-- WORK TASK --
Write every entry out again exactly, please, and skip the pictures.

-- PROVIDED MATERIAL --
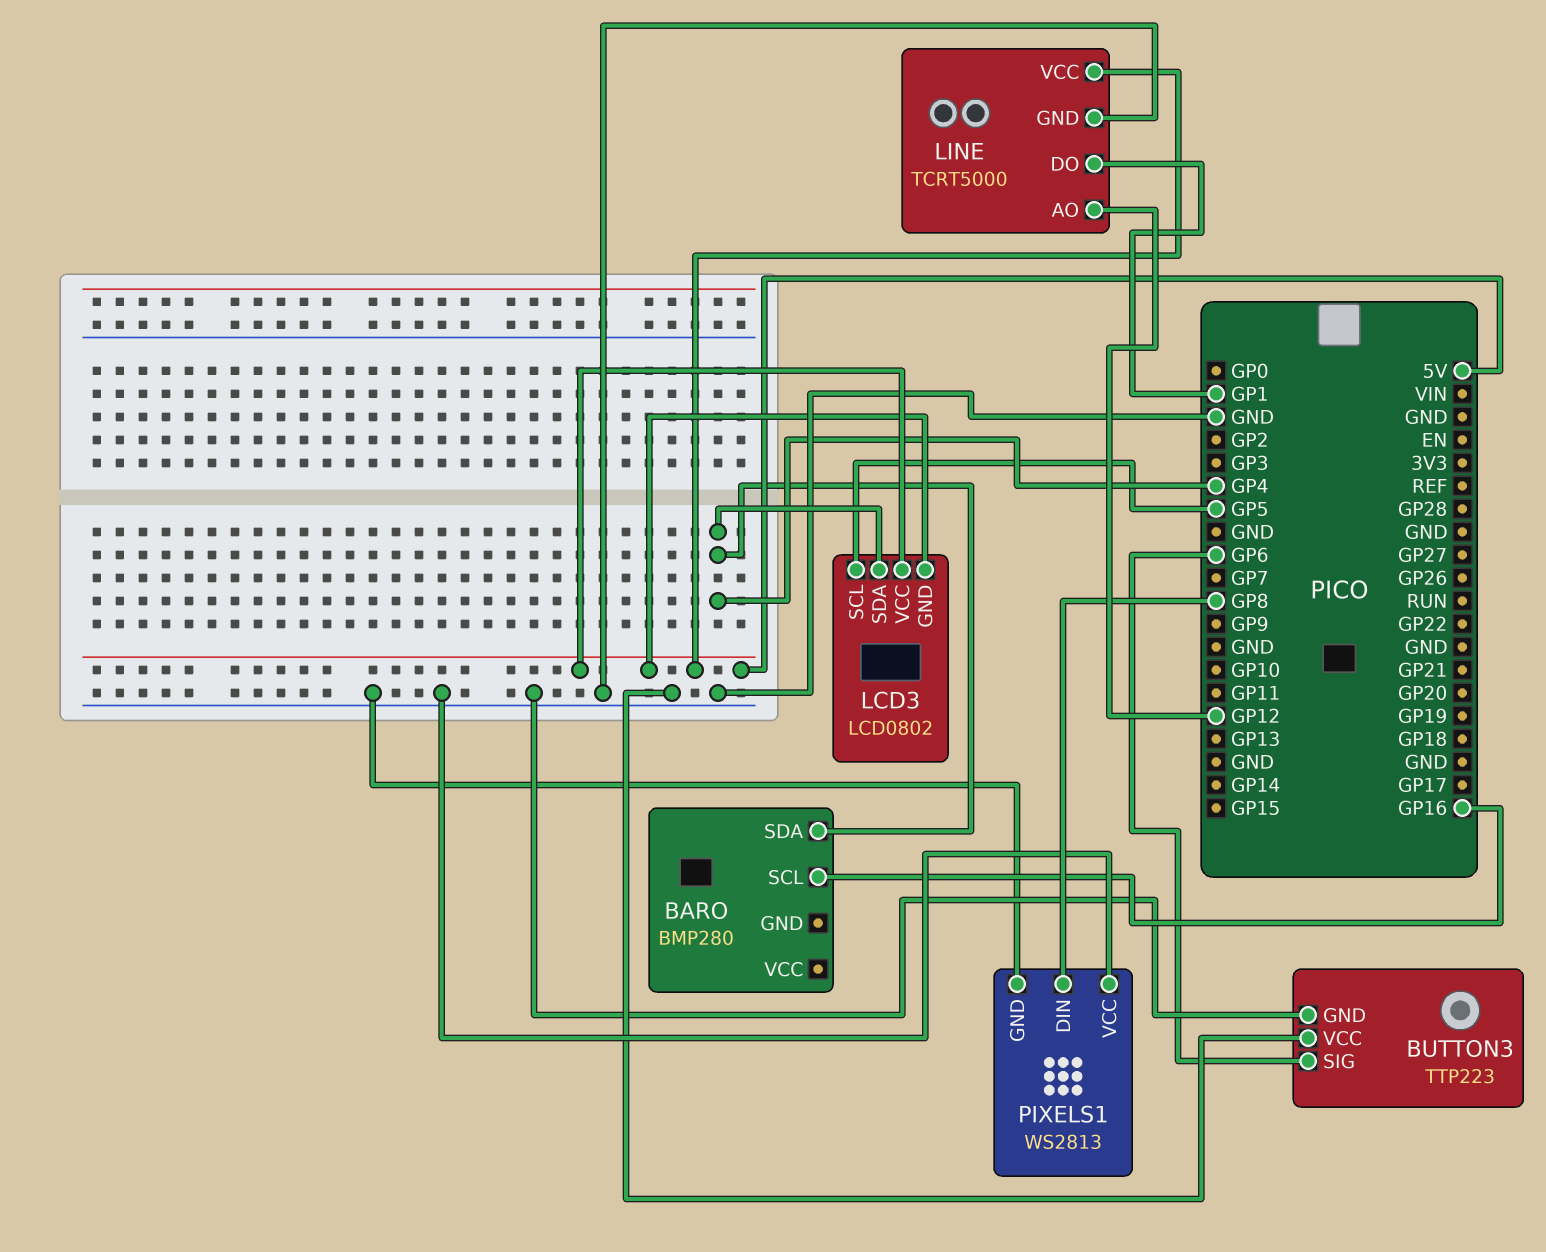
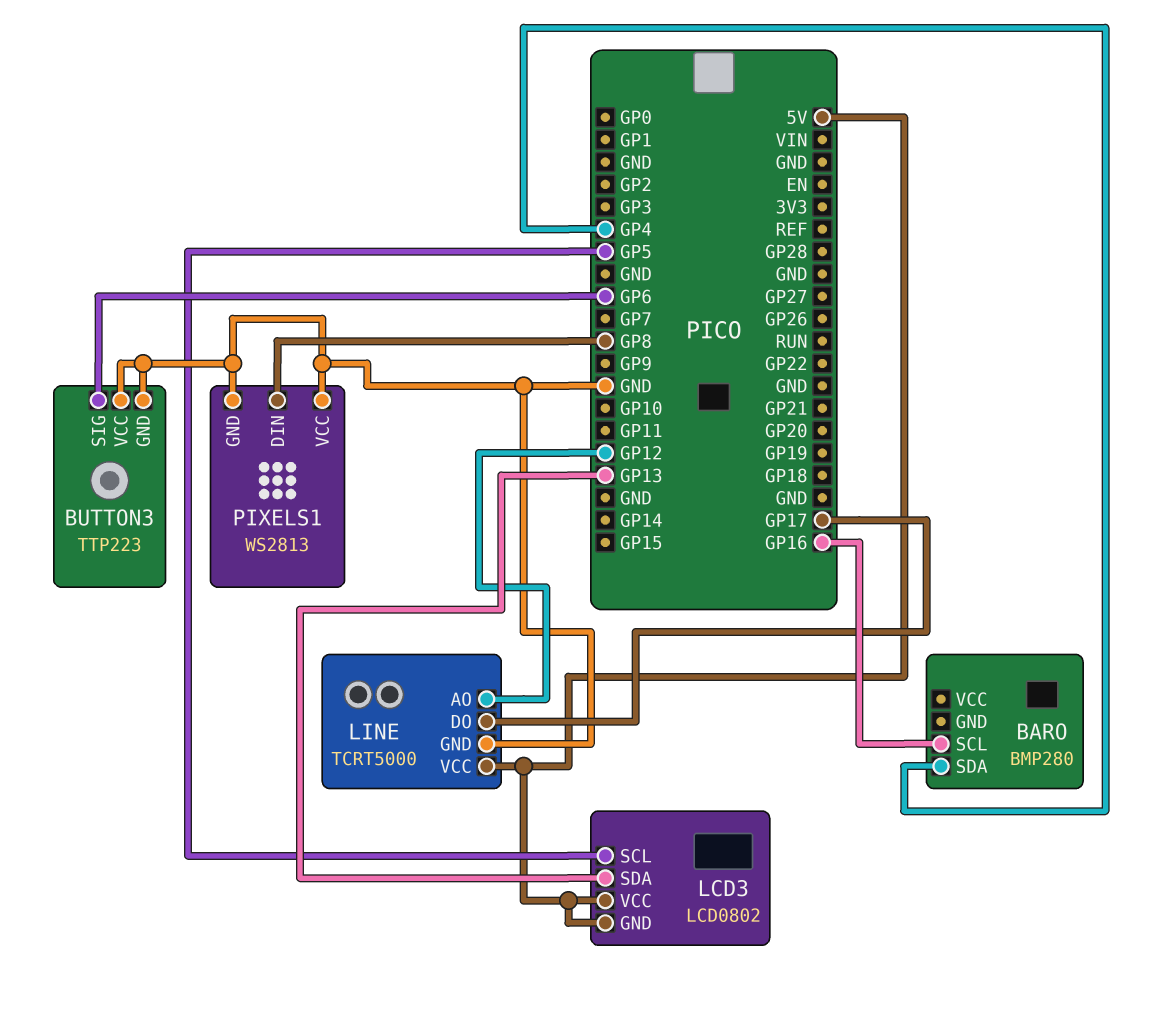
LCD3 pin SDA: GP4 -> GP13
LINE pin DO: GP1 -> GP17

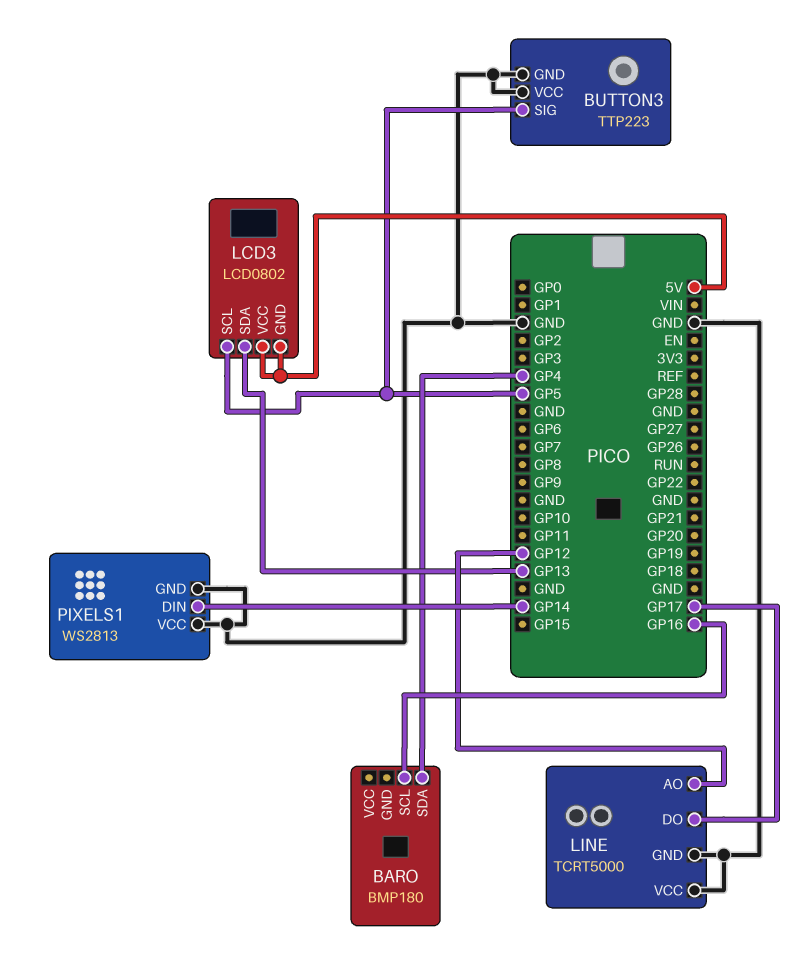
BARO: BMP280 -> BMP180
BUTTON3 pin SIG: GP6 -> GP5
LINE pin VCC: 5V -> GND
PIXELS1 pin DIN: GP8 -> GP14

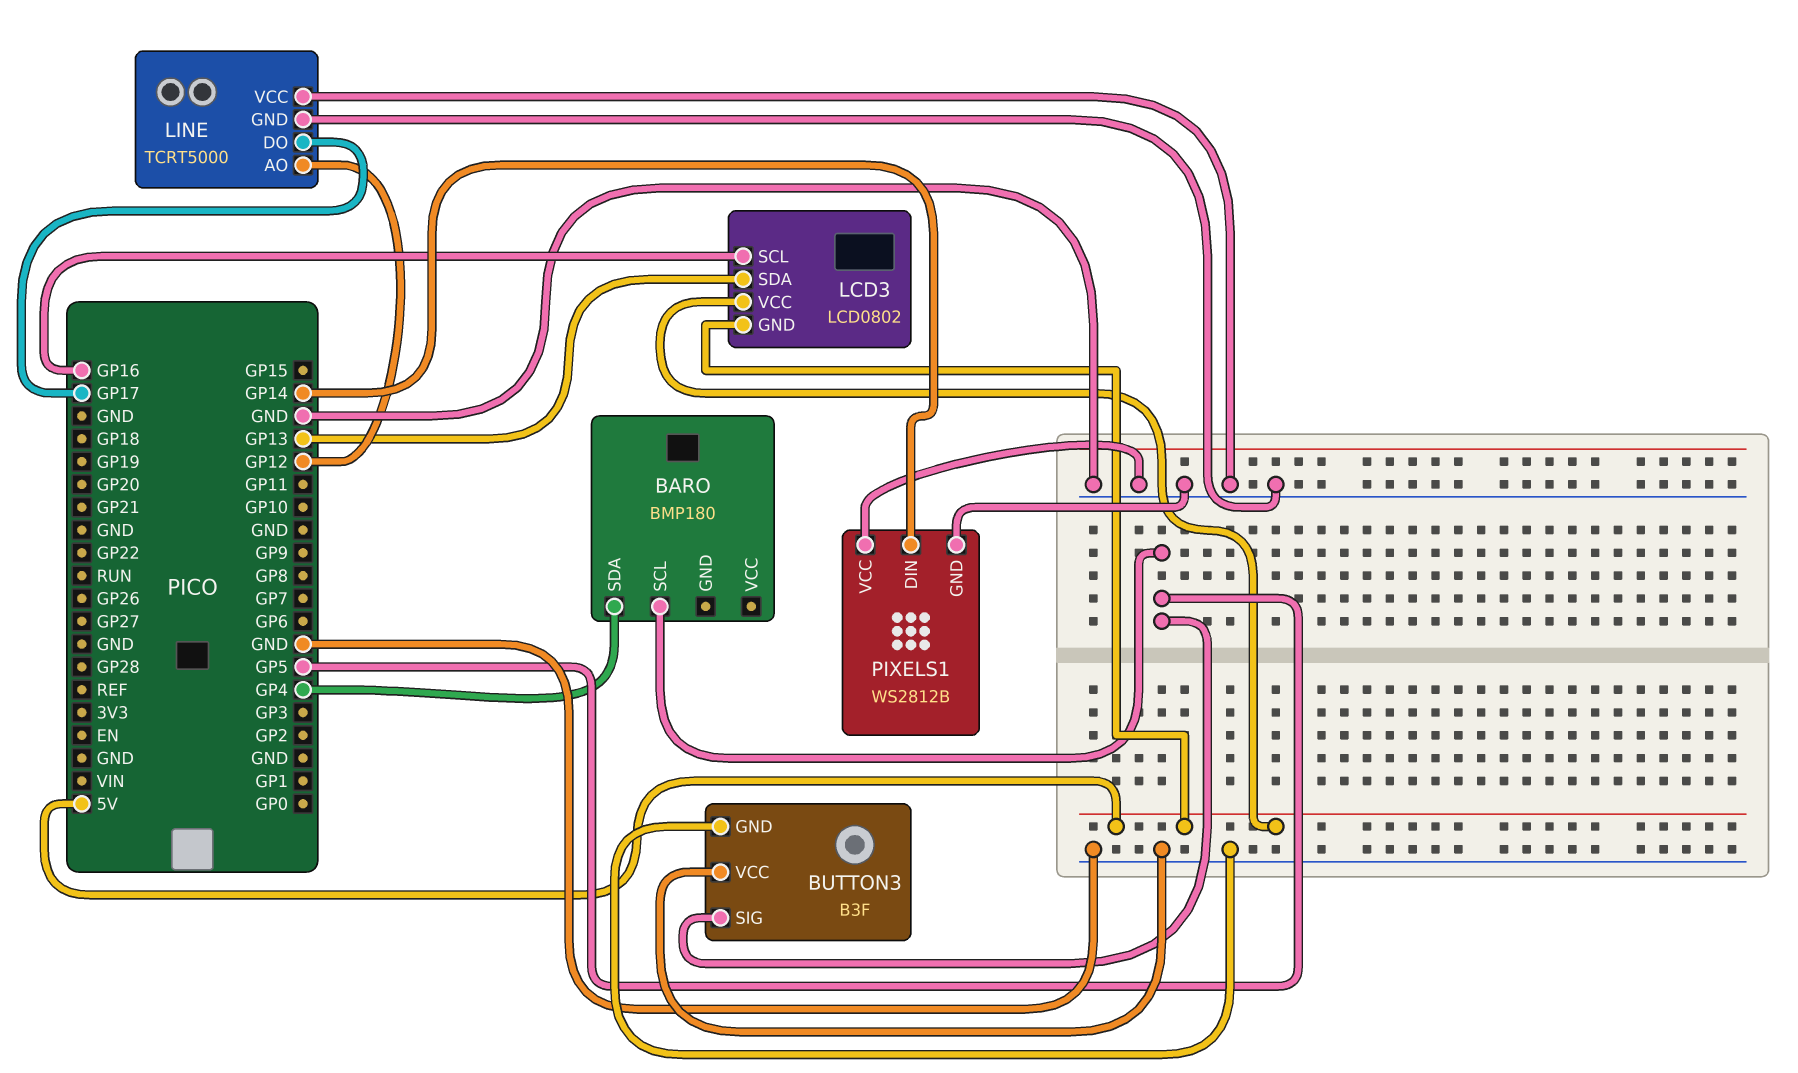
BARO pin SCL: GP16 -> GP5
BUTTON3: TTP223 -> B3F
LCD3 pin SCL: GP5 -> GP16
PIXELS1: WS2813 -> WS2812B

-- REPLY --
LCD3 pin SDA: GP4 -> GP13
LINE pin DO: GP1 -> GP17

BARO: BMP280 -> BMP180
BUTTON3 pin SIG: GP6 -> GP5
LINE pin VCC: 5V -> GND
PIXELS1 pin DIN: GP8 -> GP14

BARO pin SCL: GP16 -> GP5
BUTTON3: TTP223 -> B3F
LCD3 pin SCL: GP5 -> GP16
PIXELS1: WS2813 -> WS2812B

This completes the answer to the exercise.